──────── DATA FOR THE TASK
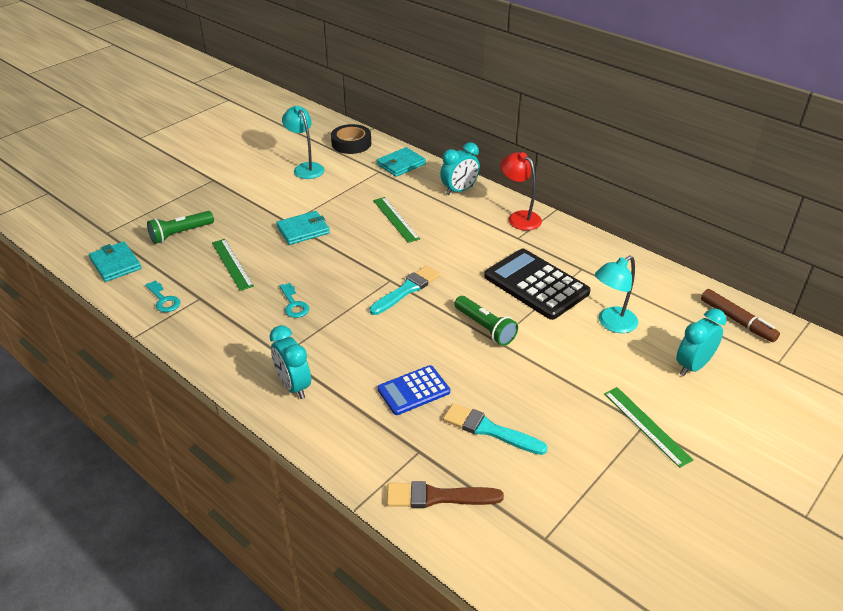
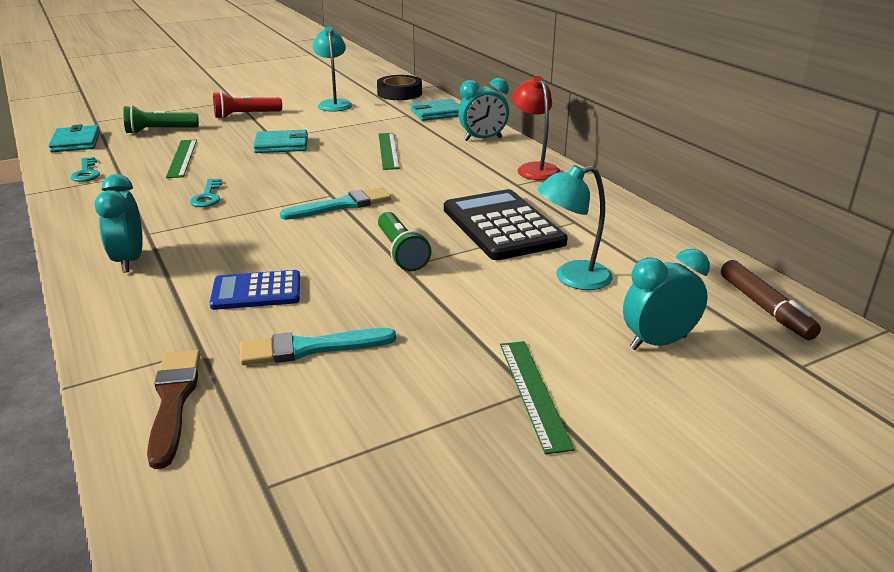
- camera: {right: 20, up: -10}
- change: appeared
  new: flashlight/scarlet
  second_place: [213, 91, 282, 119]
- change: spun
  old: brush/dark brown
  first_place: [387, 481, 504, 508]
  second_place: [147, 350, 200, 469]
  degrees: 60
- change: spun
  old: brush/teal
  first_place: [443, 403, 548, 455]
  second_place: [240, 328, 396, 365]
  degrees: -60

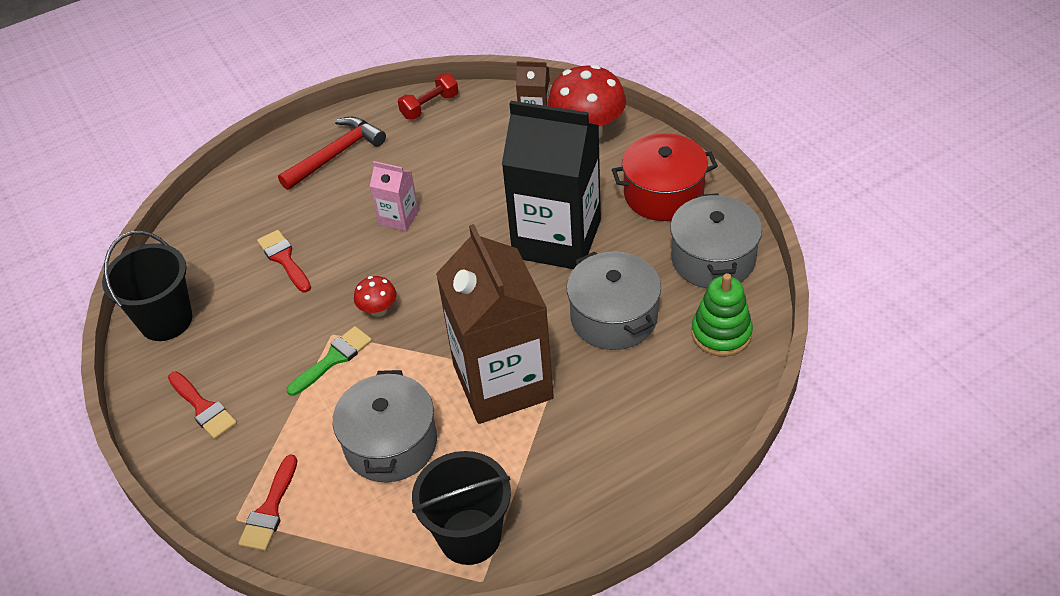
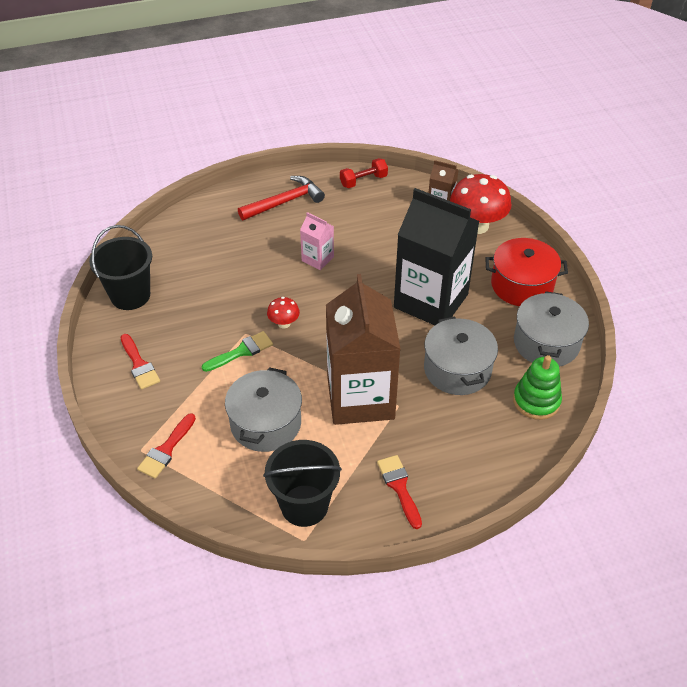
- camera: {right: 10, up: 0}
- change: relocated
  old: brush/scarlet
  first_place: [257, 230, 311, 293]
  second_place: [377, 455, 422, 529]

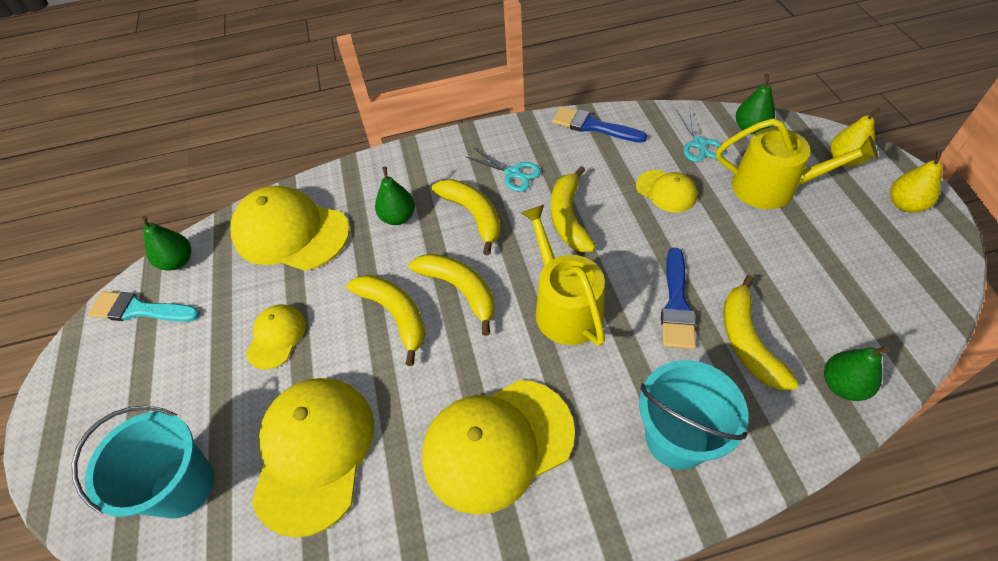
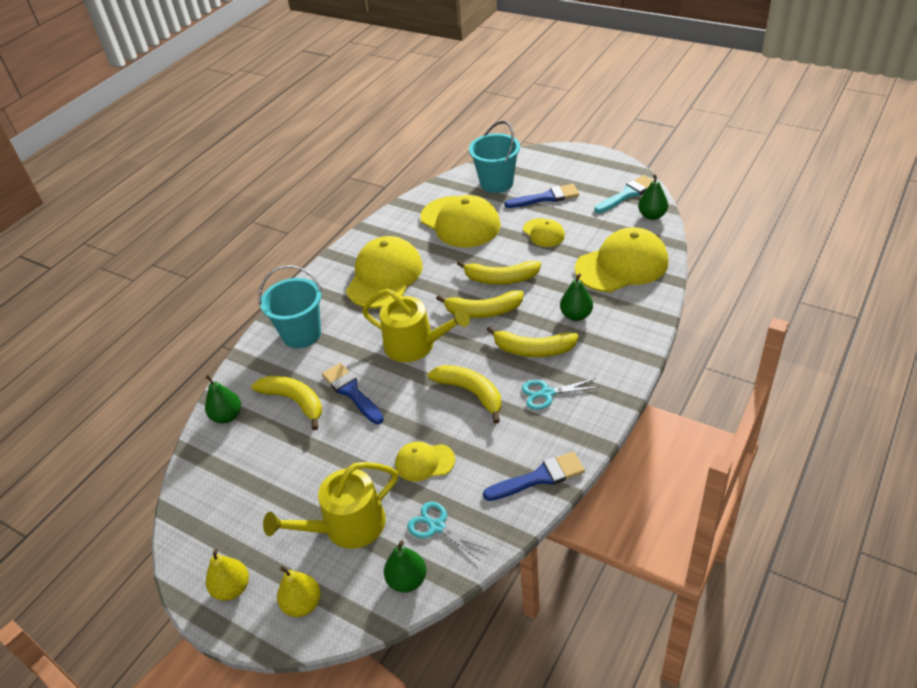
- camera: {right: 135, up: -10}
- change: appeared
  new: brush/royal blue
  second_place: [504, 184, 579, 208]

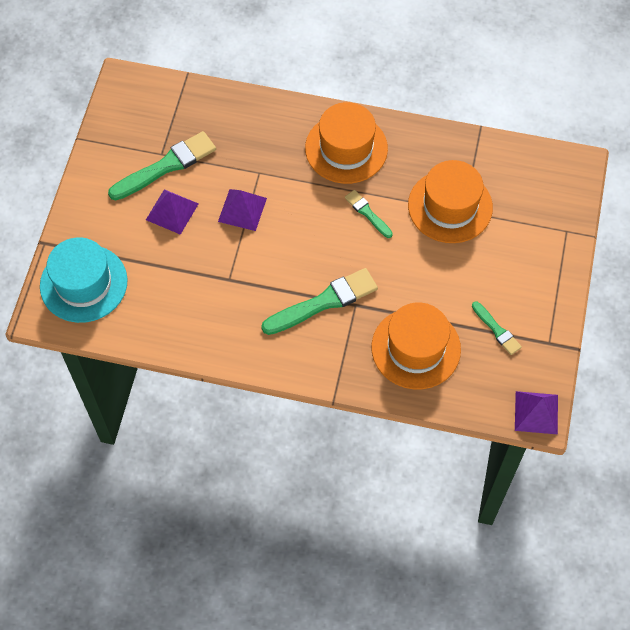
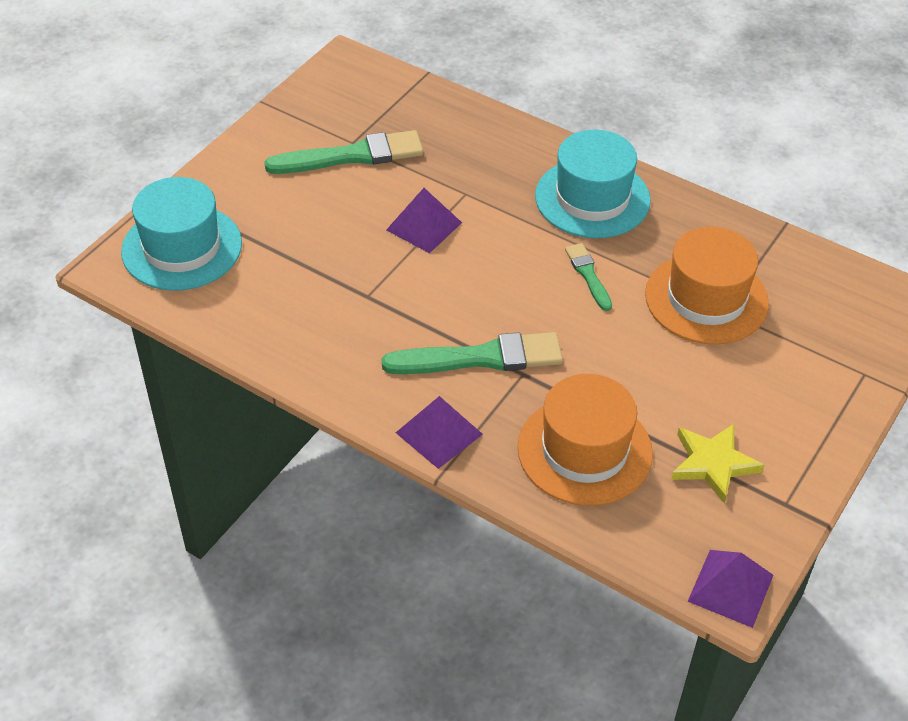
- camera: {right: 20, up: -15}
- change: relocated
  old: solid pyramid/violet
  first_place: [146, 189, 199, 235]
  second_place: [396, 396, 483, 469]
- change: exchanged
  old: brush/emerald
  new: star/yellow
  first_place: [472, 301, 522, 355]
  second_place: [671, 424, 764, 504]
- change: colour
  old: top hat/orange-coloured
  new: top hat/teal
  first_place: [305, 102, 388, 184]
  second_place: [535, 130, 651, 238]

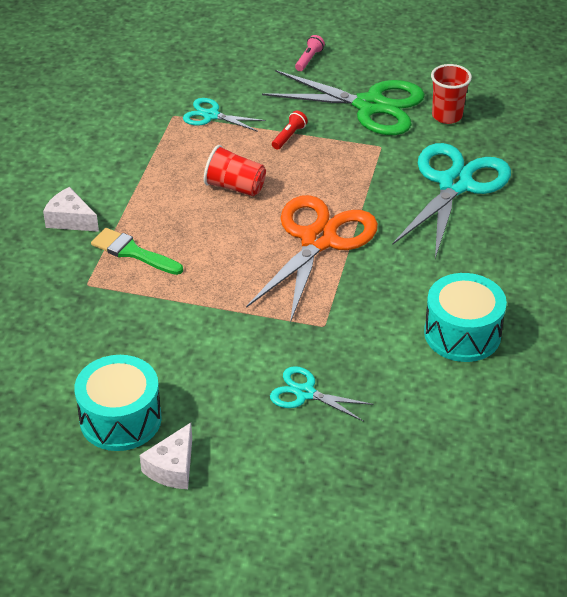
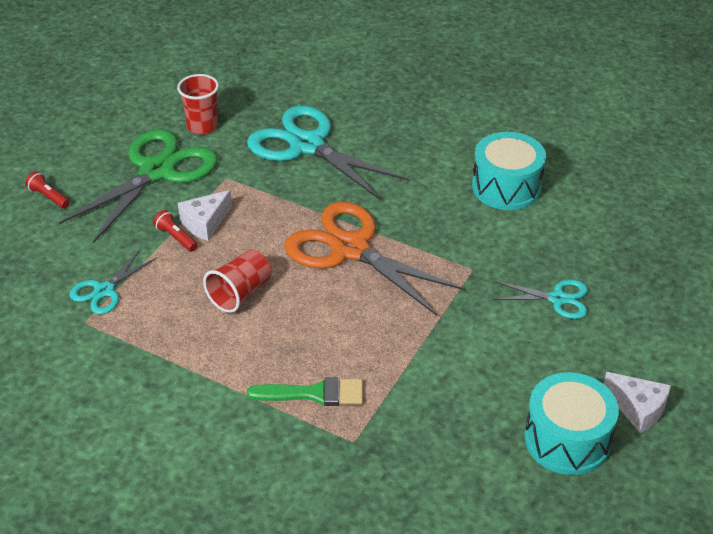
- camera: {right: -75, up: 0}
- change: relocated
  old: piece of cheese/snow-white
  first_place: [43, 187, 99, 232]
  second_place: [177, 190, 232, 241]
- change: colour
  old: flashlight/pink
  new: flashlight/scarlet
  first_place: [295, 35, 325, 71]
  second_place: [25, 171, 70, 209]
- change: spun
  old: brush/emerald
  first_place: [91, 228, 183, 275]
  second_place: [247, 377, 363, 406]
  degrees: -135
- change: spun
  old: shears/teal
  first_place: [270, 366, 373, 422]
  second_place: [492, 280, 588, 319]
  degrees: -120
────────────────
** BRIEF **
Could you retype each line of the material above exactly, skipping the pictures?

** EXERCISE RESULT **
- camera: {right: 20, up: -10}
- change: appeared
  new: flashlight/scarlet
  second_place: [213, 91, 282, 119]
- change: spun
  old: brush/dark brown
  first_place: [387, 481, 504, 508]
  second_place: [147, 350, 200, 469]
  degrees: 60
- change: spun
  old: brush/teal
  first_place: [443, 403, 548, 455]
  second_place: [240, 328, 396, 365]
  degrees: -60

- camera: {right: 10, up: 0}
- change: relocated
  old: brush/scarlet
  first_place: [257, 230, 311, 293]
  second_place: [377, 455, 422, 529]

- camera: {right: 135, up: -10}
- change: appeared
  new: brush/royal blue
  second_place: [504, 184, 579, 208]

- camera: {right: 20, up: -15}
- change: relocated
  old: solid pyramid/violet
  first_place: [146, 189, 199, 235]
  second_place: [396, 396, 483, 469]
- change: exchanged
  old: brush/emerald
  new: star/yellow
  first_place: [472, 301, 522, 355]
  second_place: [671, 424, 764, 504]
- change: colour
  old: top hat/orange-coloured
  new: top hat/teal
  first_place: [305, 102, 388, 184]
  second_place: [535, 130, 651, 238]

- camera: {right: -75, up: 0}
- change: relocated
  old: piece of cheese/snow-white
  first_place: [43, 187, 99, 232]
  second_place: [177, 190, 232, 241]
- change: colour
  old: flashlight/pink
  new: flashlight/scarlet
  first_place: [295, 35, 325, 71]
  second_place: [25, 171, 70, 209]
- change: spun
  old: brush/emerald
  first_place: [91, 228, 183, 275]
  second_place: [247, 377, 363, 406]
  degrees: -135
- change: spun
  old: shears/teal
  first_place: [270, 366, 373, 422]
  second_place: [492, 280, 588, 319]
  degrees: -120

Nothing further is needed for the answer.